__WORK ORDER__. Where the line containing "blue cutting board [584,296,659,388] -> none" appears in the records below, begin there and output each line verbatim through the last line.

(Object tracking records)

--- START ---

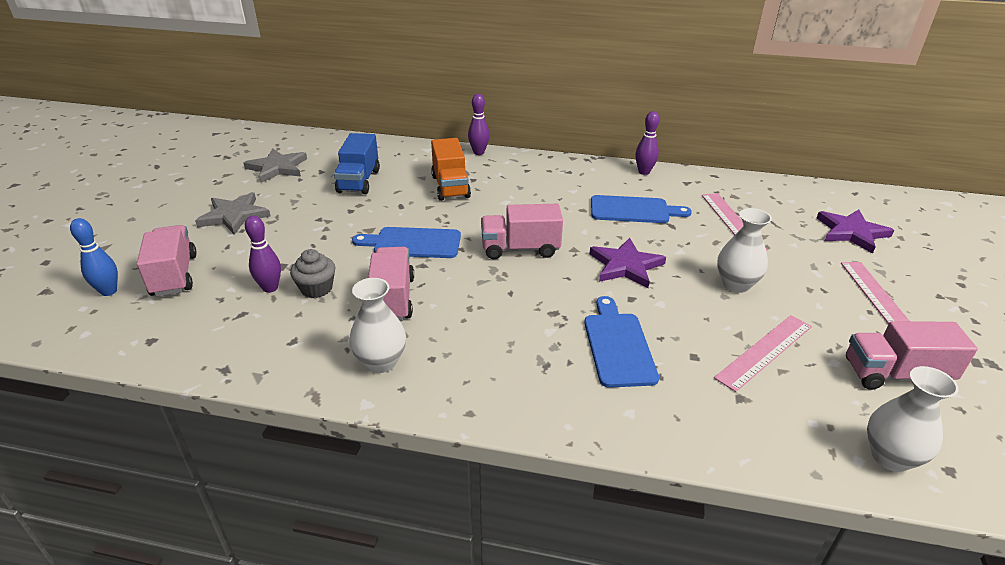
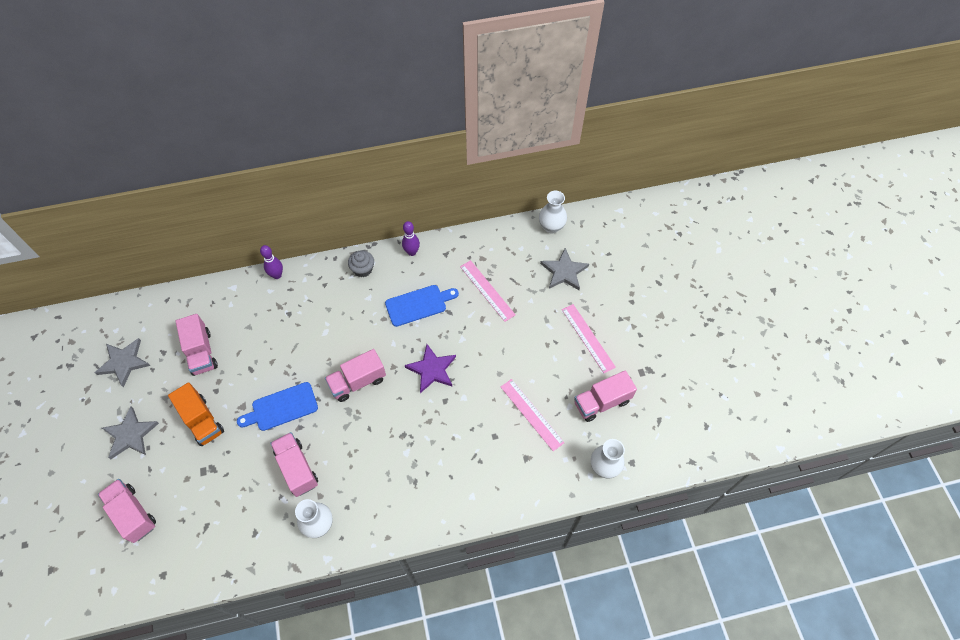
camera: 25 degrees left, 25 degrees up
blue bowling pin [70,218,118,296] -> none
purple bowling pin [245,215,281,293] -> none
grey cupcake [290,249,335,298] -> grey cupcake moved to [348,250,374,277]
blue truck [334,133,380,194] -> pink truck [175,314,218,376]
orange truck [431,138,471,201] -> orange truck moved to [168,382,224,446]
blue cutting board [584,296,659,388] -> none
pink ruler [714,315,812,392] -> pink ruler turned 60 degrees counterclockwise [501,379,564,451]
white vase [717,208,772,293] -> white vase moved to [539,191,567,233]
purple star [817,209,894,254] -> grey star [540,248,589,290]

--- END ---

__SOLUTION FOR THIS PROBLEM__.
blue cutting board [584,296,659,388] -> none
pink ruler [714,315,812,392] -> pink ruler turned 60 degrees counterclockwise [501,379,564,451]
white vase [717,208,772,293] -> white vase moved to [539,191,567,233]
purple star [817,209,894,254] -> grey star [540,248,589,290]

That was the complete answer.